▸ **Your task**: What you return must match the data exactly, line for line.

▸ **Data shown**:
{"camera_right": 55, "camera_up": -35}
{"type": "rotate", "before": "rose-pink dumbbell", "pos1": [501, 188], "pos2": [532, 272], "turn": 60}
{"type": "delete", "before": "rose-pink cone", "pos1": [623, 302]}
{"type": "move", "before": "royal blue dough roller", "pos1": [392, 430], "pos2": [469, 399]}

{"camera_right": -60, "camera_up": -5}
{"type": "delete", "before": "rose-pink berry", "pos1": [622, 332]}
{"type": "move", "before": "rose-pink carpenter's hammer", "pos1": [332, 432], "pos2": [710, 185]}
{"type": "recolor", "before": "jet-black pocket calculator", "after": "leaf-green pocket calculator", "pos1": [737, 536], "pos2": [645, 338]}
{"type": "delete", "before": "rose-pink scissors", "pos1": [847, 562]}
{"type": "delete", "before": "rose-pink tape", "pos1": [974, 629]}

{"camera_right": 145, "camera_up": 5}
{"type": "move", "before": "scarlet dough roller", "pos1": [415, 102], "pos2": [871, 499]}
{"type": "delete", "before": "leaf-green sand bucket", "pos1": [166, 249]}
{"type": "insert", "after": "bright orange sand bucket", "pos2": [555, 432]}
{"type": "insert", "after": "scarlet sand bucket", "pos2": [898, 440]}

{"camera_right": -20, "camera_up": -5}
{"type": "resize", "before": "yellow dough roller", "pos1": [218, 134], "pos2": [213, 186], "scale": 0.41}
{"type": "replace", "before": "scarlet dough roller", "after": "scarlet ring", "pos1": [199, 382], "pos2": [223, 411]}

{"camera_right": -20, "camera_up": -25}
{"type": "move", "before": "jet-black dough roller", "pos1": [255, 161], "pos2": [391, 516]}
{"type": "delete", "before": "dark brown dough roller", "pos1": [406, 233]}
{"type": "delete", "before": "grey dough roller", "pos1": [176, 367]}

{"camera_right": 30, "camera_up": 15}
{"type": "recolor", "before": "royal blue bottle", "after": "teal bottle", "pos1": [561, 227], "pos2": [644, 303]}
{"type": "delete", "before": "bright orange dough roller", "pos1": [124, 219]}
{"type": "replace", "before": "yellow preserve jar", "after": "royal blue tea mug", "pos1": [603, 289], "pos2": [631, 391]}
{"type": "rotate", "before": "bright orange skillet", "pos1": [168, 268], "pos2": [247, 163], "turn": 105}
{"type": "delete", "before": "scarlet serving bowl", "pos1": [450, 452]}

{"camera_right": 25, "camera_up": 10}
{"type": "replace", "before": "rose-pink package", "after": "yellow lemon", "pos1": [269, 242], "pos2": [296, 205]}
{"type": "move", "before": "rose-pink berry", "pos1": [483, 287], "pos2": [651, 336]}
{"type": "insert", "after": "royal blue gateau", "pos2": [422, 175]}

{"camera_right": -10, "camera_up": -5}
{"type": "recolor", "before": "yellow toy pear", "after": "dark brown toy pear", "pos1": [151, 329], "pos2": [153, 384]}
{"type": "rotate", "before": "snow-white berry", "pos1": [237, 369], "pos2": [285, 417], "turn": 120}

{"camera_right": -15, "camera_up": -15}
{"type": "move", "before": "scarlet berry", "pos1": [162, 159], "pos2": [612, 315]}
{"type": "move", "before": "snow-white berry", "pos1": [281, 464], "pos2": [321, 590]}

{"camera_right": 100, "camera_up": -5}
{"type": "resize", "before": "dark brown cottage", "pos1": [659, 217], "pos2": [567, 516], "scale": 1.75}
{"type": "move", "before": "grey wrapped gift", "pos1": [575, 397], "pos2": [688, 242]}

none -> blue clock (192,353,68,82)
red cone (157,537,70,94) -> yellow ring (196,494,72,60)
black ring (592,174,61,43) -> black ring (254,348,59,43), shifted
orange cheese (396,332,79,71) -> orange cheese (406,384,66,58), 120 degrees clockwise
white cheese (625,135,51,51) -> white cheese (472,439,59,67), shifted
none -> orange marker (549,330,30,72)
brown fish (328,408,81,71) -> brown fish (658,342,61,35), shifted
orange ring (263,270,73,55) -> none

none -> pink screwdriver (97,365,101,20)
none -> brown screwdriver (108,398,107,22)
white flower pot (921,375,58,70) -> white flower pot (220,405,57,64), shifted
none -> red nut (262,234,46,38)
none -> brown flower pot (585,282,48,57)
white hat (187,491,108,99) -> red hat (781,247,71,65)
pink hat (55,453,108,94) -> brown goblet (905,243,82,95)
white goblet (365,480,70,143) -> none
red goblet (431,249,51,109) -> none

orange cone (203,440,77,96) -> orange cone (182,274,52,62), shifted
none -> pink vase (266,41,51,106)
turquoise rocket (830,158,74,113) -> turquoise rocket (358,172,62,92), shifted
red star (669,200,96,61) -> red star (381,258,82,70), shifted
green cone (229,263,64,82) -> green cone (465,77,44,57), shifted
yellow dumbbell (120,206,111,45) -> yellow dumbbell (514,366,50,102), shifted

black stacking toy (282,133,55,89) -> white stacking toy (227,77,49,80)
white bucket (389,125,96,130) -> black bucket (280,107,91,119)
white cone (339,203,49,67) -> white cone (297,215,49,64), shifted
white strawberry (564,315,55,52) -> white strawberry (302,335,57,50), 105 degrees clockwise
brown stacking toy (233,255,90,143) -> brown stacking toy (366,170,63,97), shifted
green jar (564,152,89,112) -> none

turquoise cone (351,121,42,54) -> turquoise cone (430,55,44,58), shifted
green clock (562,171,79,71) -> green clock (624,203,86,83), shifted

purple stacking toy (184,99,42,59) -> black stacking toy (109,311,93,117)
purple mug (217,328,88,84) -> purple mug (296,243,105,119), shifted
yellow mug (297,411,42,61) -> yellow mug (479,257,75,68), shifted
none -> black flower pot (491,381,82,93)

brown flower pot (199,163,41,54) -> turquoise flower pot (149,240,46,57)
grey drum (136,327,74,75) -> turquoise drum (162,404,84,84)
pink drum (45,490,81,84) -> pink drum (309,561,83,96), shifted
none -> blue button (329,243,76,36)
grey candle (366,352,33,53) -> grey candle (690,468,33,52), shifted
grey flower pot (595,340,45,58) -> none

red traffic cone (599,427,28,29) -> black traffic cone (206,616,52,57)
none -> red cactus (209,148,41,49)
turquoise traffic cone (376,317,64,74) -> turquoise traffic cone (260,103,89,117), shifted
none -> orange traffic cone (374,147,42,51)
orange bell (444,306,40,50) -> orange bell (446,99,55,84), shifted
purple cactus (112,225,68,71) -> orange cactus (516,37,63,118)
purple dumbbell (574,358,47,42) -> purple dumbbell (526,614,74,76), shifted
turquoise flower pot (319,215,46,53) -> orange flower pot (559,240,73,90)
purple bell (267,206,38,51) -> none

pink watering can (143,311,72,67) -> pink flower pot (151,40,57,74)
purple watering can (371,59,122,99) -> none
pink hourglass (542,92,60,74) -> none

▸ **Solution to the exercise**:
{"camera_right": 55, "camera_up": -35}
{"type": "rotate", "before": "rose-pink dumbbell", "pos1": [501, 188], "pos2": [532, 272], "turn": 60}
{"type": "delete", "before": "rose-pink cone", "pos1": [623, 302]}
{"type": "move", "before": "royal blue dough roller", "pos1": [392, 430], "pos2": [469, 399]}

{"camera_right": -60, "camera_up": -5}
{"type": "delete", "before": "rose-pink berry", "pos1": [622, 332]}
{"type": "move", "before": "rose-pink carpenter's hammer", "pos1": [332, 432], "pos2": [710, 185]}
{"type": "recolor", "before": "jet-black pocket calculator", "after": "leaf-green pocket calculator", "pos1": [737, 536], "pos2": [645, 338]}
{"type": "delete", "before": "rose-pink scissors", "pos1": [847, 562]}
{"type": "delete", "before": "rose-pink tape", "pos1": [974, 629]}

{"camera_right": 145, "camera_up": 5}
{"type": "move", "before": "scarlet dough roller", "pos1": [415, 102], "pos2": [871, 499]}
{"type": "delete", "before": "leaf-green sand bucket", "pos1": [166, 249]}
{"type": "insert", "after": "bright orange sand bucket", "pos2": [555, 432]}
{"type": "insert", "after": "scarlet sand bucket", "pos2": [898, 440]}

{"camera_right": -20, "camera_up": -5}
{"type": "resize", "before": "yellow dough roller", "pos1": [218, 134], "pos2": [213, 186], "scale": 0.41}
{"type": "replace", "before": "scarlet dough roller", "after": "scarlet ring", "pos1": [199, 382], "pos2": [223, 411]}

{"camera_right": -20, "camera_up": -25}
{"type": "move", "before": "jet-black dough roller", "pos1": [255, 161], "pos2": [391, 516]}
{"type": "delete", "before": "dark brown dough roller", "pos1": [406, 233]}
{"type": "delete", "before": "grey dough roller", "pos1": [176, 367]}

{"camera_right": 30, "camera_up": 15}
{"type": "recolor", "before": "royal blue bottle", "after": "teal bottle", "pos1": [561, 227], "pos2": [644, 303]}
{"type": "delete", "before": "bright orange dough roller", "pos1": [124, 219]}
{"type": "replace", "before": "yellow preserve jar", "after": "royal blue tea mug", "pos1": [603, 289], "pos2": [631, 391]}
{"type": "rotate", "before": "bright orange skillet", "pos1": [168, 268], "pos2": [247, 163], "turn": 105}
{"type": "delete", "before": "scarlet serving bowl", "pos1": [450, 452]}

{"camera_right": 25, "camera_up": 10}
{"type": "replace", "before": "rose-pink package", "after": "yellow lemon", "pos1": [269, 242], "pos2": [296, 205]}
{"type": "move", "before": "rose-pink berry", "pos1": [483, 287], "pos2": [651, 336]}
{"type": "insert", "after": "royal blue gateau", "pos2": [422, 175]}

{"camera_right": -10, "camera_up": -5}
{"type": "recolor", "before": "yellow toy pear", "after": "dark brown toy pear", "pos1": [151, 329], "pos2": [153, 384]}
{"type": "rotate", "before": "snow-white berry", "pos1": [237, 369], "pos2": [285, 417], "turn": 120}

{"camera_right": -15, "camera_up": -15}
{"type": "move", "before": "scarlet berry", "pos1": [162, 159], "pos2": [612, 315]}
{"type": "move", "before": "snow-white berry", "pos1": [281, 464], "pos2": [321, 590]}

{"camera_right": 100, "camera_up": -5}
{"type": "resize", "before": "dark brown cottage", "pos1": [659, 217], "pos2": [567, 516], "scale": 1.75}
{"type": "move", "before": "grey wrapped gift", "pos1": [575, 397], "pos2": [688, 242]}

none -> blue clock (192,353,68,82)
red cone (157,537,70,94) -> yellow ring (196,494,72,60)
black ring (592,174,61,43) -> black ring (254,348,59,43), shifted
orange cheese (396,332,79,71) -> orange cheese (406,384,66,58), 120 degrees clockwise
white cheese (625,135,51,51) -> white cheese (472,439,59,67), shifted
none -> orange marker (549,330,30,72)
brown fish (328,408,81,71) -> brown fish (658,342,61,35), shifted
orange ring (263,270,73,55) -> none

none -> pink screwdriver (97,365,101,20)
none -> brown screwdriver (108,398,107,22)
white flower pot (921,375,58,70) -> white flower pot (220,405,57,64), shifted
none -> red nut (262,234,46,38)
none -> brown flower pot (585,282,48,57)
white hat (187,491,108,99) -> red hat (781,247,71,65)
pink hat (55,453,108,94) -> brown goblet (905,243,82,95)
white goblet (365,480,70,143) -> none
red goblet (431,249,51,109) -> none

orange cone (203,440,77,96) -> orange cone (182,274,52,62), shifted
none -> pink vase (266,41,51,106)
turquoise rocket (830,158,74,113) -> turquoise rocket (358,172,62,92), shifted
red star (669,200,96,61) -> red star (381,258,82,70), shifted
green cone (229,263,64,82) -> green cone (465,77,44,57), shifted
yellow dumbbell (120,206,111,45) -> yellow dumbbell (514,366,50,102), shifted

black stacking toy (282,133,55,89) -> white stacking toy (227,77,49,80)
white bucket (389,125,96,130) -> black bucket (280,107,91,119)
white cone (339,203,49,67) -> white cone (297,215,49,64), shifted
white strawberry (564,315,55,52) -> white strawberry (302,335,57,50), 105 degrees clockwise
brown stacking toy (233,255,90,143) -> brown stacking toy (366,170,63,97), shifted
green jar (564,152,89,112) -> none

turquoise cone (351,121,42,54) -> turquoise cone (430,55,44,58), shifted
green clock (562,171,79,71) -> green clock (624,203,86,83), shifted

purple stacking toy (184,99,42,59) -> black stacking toy (109,311,93,117)
purple mug (217,328,88,84) -> purple mug (296,243,105,119), shifted
yellow mug (297,411,42,61) -> yellow mug (479,257,75,68), shifted
none -> black flower pot (491,381,82,93)

brown flower pot (199,163,41,54) -> turquoise flower pot (149,240,46,57)
grey drum (136,327,74,75) -> turquoise drum (162,404,84,84)
pink drum (45,490,81,84) -> pink drum (309,561,83,96), shifted
none -> blue button (329,243,76,36)
grey candle (366,352,33,53) -> grey candle (690,468,33,52), shifted
grey flower pot (595,340,45,58) -> none

red traffic cone (599,427,28,29) -> black traffic cone (206,616,52,57)
none -> red cactus (209,148,41,49)
turquoise traffic cone (376,317,64,74) -> turquoise traffic cone (260,103,89,117), shifted
none -> orange traffic cone (374,147,42,51)
orange bell (444,306,40,50) -> orange bell (446,99,55,84), shifted
purple cactus (112,225,68,71) -> orange cactus (516,37,63,118)
purple dumbbell (574,358,47,42) -> purple dumbbell (526,614,74,76), shifted
turquoise flower pot (319,215,46,53) -> orange flower pot (559,240,73,90)
purple bell (267,206,38,51) -> none

pink watering can (143,311,72,67) -> pink flower pot (151,40,57,74)
purple watering can (371,59,122,99) -> none
pink hourglass (542,92,60,74) -> none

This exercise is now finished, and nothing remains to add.